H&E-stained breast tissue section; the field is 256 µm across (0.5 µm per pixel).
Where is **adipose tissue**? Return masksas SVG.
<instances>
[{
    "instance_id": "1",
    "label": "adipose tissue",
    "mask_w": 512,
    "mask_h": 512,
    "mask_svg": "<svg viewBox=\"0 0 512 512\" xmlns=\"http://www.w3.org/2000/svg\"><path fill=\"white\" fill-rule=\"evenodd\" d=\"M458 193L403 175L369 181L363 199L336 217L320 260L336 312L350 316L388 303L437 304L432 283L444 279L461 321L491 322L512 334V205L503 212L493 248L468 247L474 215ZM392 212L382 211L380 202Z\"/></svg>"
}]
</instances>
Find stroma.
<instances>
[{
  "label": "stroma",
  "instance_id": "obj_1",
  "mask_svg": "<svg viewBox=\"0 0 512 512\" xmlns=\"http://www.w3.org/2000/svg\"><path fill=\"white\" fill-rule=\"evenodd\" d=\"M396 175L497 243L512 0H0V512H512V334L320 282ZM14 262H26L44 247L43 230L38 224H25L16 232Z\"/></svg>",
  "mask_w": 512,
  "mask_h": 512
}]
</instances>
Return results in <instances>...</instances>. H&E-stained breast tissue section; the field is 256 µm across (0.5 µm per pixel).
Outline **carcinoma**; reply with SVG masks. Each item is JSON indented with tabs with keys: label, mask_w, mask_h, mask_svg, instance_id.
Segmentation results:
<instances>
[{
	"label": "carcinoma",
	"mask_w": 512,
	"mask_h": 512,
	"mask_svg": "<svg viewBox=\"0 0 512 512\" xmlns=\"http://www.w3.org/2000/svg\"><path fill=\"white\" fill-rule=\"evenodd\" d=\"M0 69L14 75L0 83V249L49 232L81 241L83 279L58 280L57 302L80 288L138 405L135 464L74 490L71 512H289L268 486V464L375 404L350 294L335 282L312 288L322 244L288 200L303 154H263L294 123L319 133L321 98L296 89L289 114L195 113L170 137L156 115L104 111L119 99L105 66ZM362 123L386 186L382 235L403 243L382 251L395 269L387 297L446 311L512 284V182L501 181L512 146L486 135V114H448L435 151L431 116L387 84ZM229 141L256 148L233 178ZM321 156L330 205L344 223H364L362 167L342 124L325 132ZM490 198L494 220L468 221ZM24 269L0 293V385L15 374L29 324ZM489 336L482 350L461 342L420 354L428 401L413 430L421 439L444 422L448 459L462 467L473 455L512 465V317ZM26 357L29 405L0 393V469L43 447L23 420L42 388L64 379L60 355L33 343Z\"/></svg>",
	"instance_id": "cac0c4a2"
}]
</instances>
===
> **Set exercise**
Search the preceding listing for the word "pixel" and pull out every line that holds it.

> **Output**
H&E-stained breast tissue section; the field is 256 µm across (0.5 µm per pixel).
Return results in <instances>...</instances>. H&E-stained breast tissue section; the field is 256 µm across (0.5 µm per pixel).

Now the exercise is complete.